**Required work:** Taking the line that contains "(380, 128) = (197, 283): none -> yellow tree" as the first and the final line of the records as the last, write out every line between them exactly, ends included, and nothing else.

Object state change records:
= Beginning of Section =

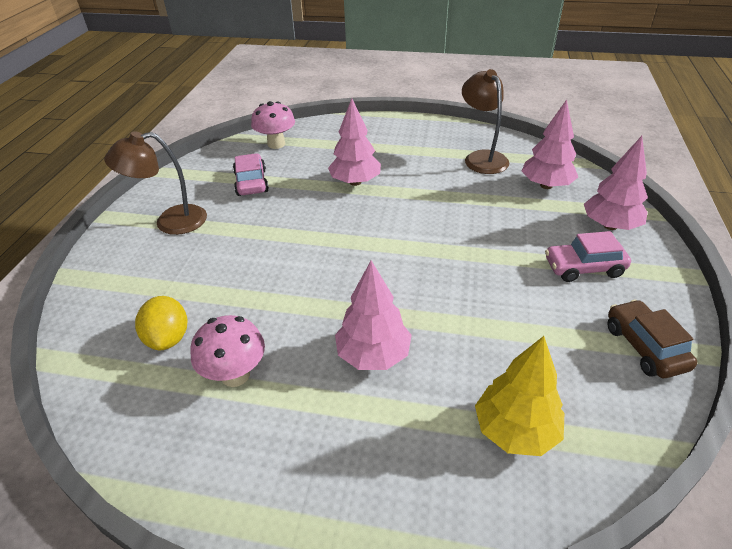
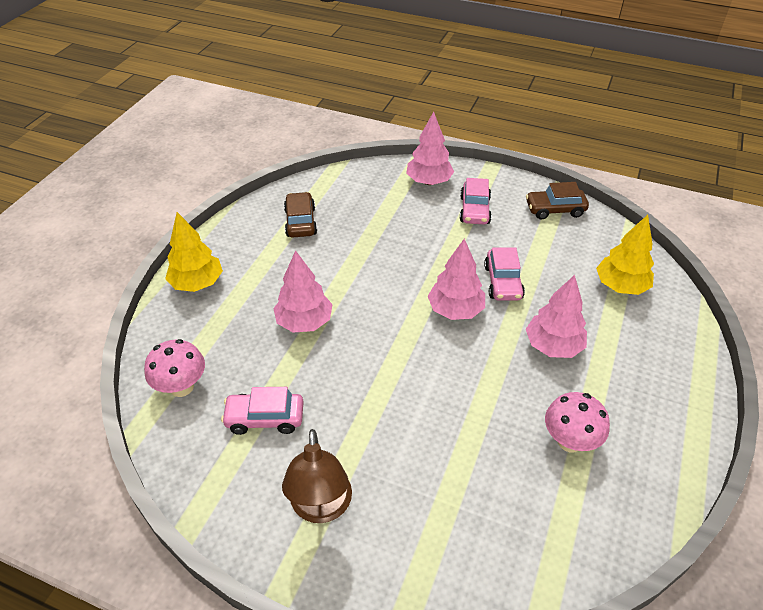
camera: 80 degrees left, 5 degrees up
(168, 338) = (521, 498): yellow lemon -> none
(380, 128) = (197, 283): none -> yellow tree
(464, 303) = (503, 282): none -> pink car
(482, 158) = (300, 222): brown lamp -> brown car
(546, 185) = (363, 196): pink tree -> pink tree (455, 310)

= End of Section =

**Response to the task:**
(380, 128) = (197, 283): none -> yellow tree
(464, 303) = (503, 282): none -> pink car
(482, 158) = (300, 222): brown lamp -> brown car
(546, 185) = (363, 196): pink tree -> pink tree (455, 310)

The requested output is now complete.